[Data excerpts]

--------------------------------------------------

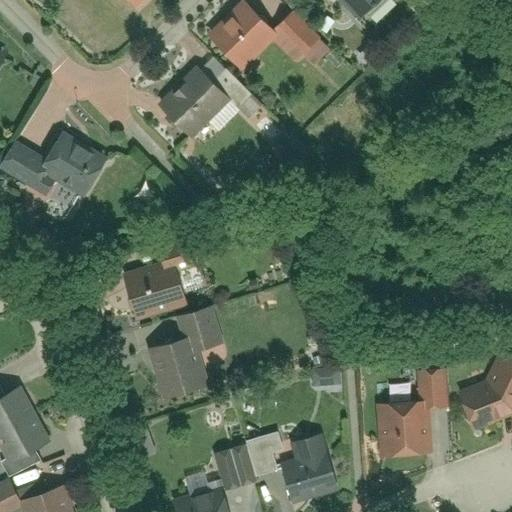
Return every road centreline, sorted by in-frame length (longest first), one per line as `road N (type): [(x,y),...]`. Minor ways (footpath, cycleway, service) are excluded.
road 1 (residential): [(105,511),(25,307),(0,292)]
road 2 (residential): [(87,81),(176,0)]
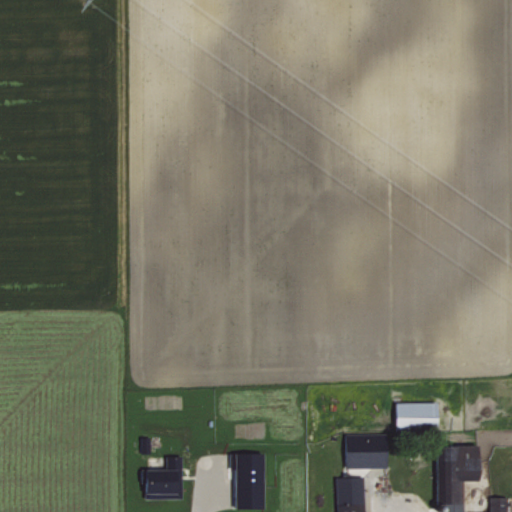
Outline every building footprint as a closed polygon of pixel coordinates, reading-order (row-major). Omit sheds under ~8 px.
[(434,400),(392,400),(392,427),(434,427),(434,400)] [(384,431),(342,432),(342,466),(384,466),(384,431)] [(474,442),(438,443),(439,510),(461,510),(460,478),(475,478),(474,442)] [(261,505),(260,450),(231,450),(232,506),(261,505)] [(142,496),(179,496),(178,455),(147,455),(148,466),(141,466),(142,496)] [(333,511),(361,511),(361,475),(333,475),(333,511)] [(504,511),(504,494),(487,494),(487,509),(466,510),(466,511),(504,511)]
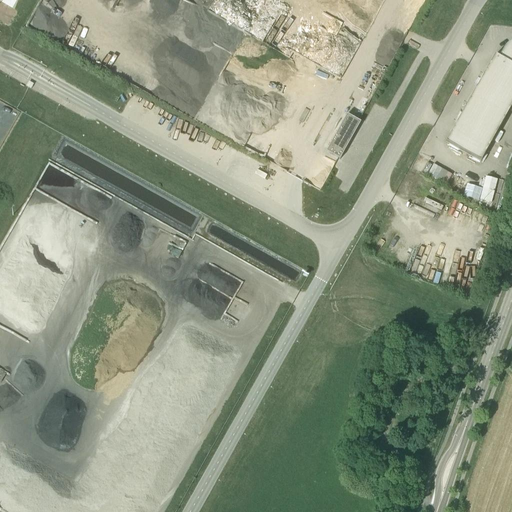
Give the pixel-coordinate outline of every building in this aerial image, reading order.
[(154,22),(150,31),(160,36),(164,27),(154,22)] [(507,49),(507,50),(502,59),(495,55),(446,143),(481,162),(511,106),(511,45),(511,46),(510,46),(509,47),(508,48),(507,49)] [(347,116),(327,152),(340,160),(360,123),(347,116)] [(434,165),(428,175),(436,181),(443,170),(434,165)] [(485,178),(480,204),(493,206),(498,181),(485,178)] [(453,290),(463,293),(466,282),(456,279),(453,290)]
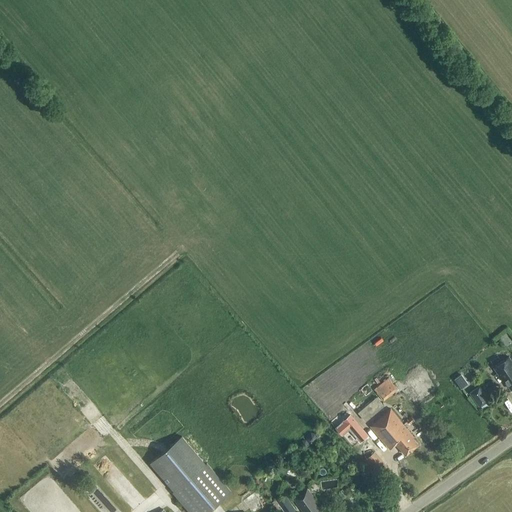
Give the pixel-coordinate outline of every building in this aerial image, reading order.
[(511,387),(511,360),(509,356),(493,368),(501,380),(503,378),(510,389),(511,387)] [(374,389),(377,392),(378,395),(383,401),(398,389),(392,382),(388,378),(374,389)] [(469,392),(479,407),(489,400),(479,386),(469,392)] [(356,414),(364,423),(383,406),(376,397),(356,414)] [(405,455),(418,444),(413,438),(414,437),(400,420),(391,409),(370,426),(390,450),(396,444),(405,455)] [(349,428),(360,441),(368,434),(350,413),(335,426),(342,435),(349,428)] [(406,421),(409,424),(414,420),(411,416),(406,421)] [(150,463),(170,487),(174,491),(173,492),(189,511),(206,511),(231,492),(206,463),(206,464),(181,435),(150,463)] [(387,466),(375,452),(366,460),(378,474),(387,466)] [(101,467),(108,473),(113,468),(105,462),(101,467)] [(118,485),(123,482),(116,469),(110,472),(118,485)] [(303,511),(321,511),(315,502),(317,501),(307,487),(293,497),(303,511)] [(276,500),(283,511),(292,511),(296,510),(285,494),(284,494),(280,489),(272,495),(276,500)] [(247,511),(254,511),(264,507),(257,491),(241,499),(247,511)]
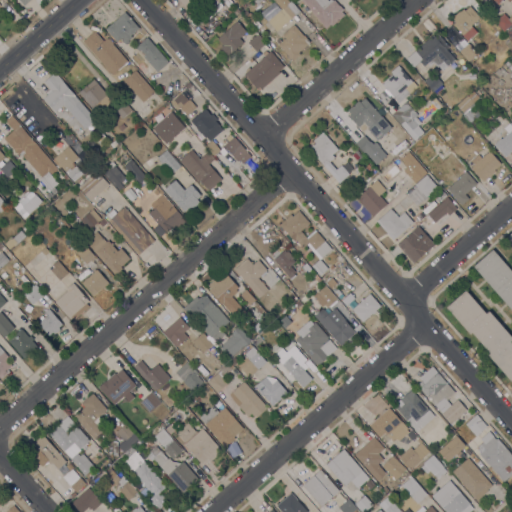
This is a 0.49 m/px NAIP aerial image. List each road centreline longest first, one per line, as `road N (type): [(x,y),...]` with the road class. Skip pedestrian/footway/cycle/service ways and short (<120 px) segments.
road 1 (residential): [(511,432),(134,0)]
road 2 (residential): [(290,171),(0,429)]
road 3 (residential): [(420,328),(211,511)]
road 4 (residential): [(416,0),(261,137)]
road 5 (residential): [(511,205),(401,306)]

--------------------------------------------------

Request:
Copy out, word for word, the lines starting with the one containing "This is a 0.49" and continuing through the last line of the records.

Solution for this problem:
This is a 0.49 m/px NAIP aerial image. List each road centreline longest first, one per line, as `road N (type): [(x,y),...]` with the road class. Skip pedestrian/footway/cycle/service ways and short (<120 px) segments.
road 1 (residential): [(511,432),(134,0)]
road 2 (residential): [(290,171),(0,429)]
road 3 (residential): [(420,328),(211,511)]
road 4 (residential): [(416,0),(261,137)]
road 5 (residential): [(511,205),(401,306)]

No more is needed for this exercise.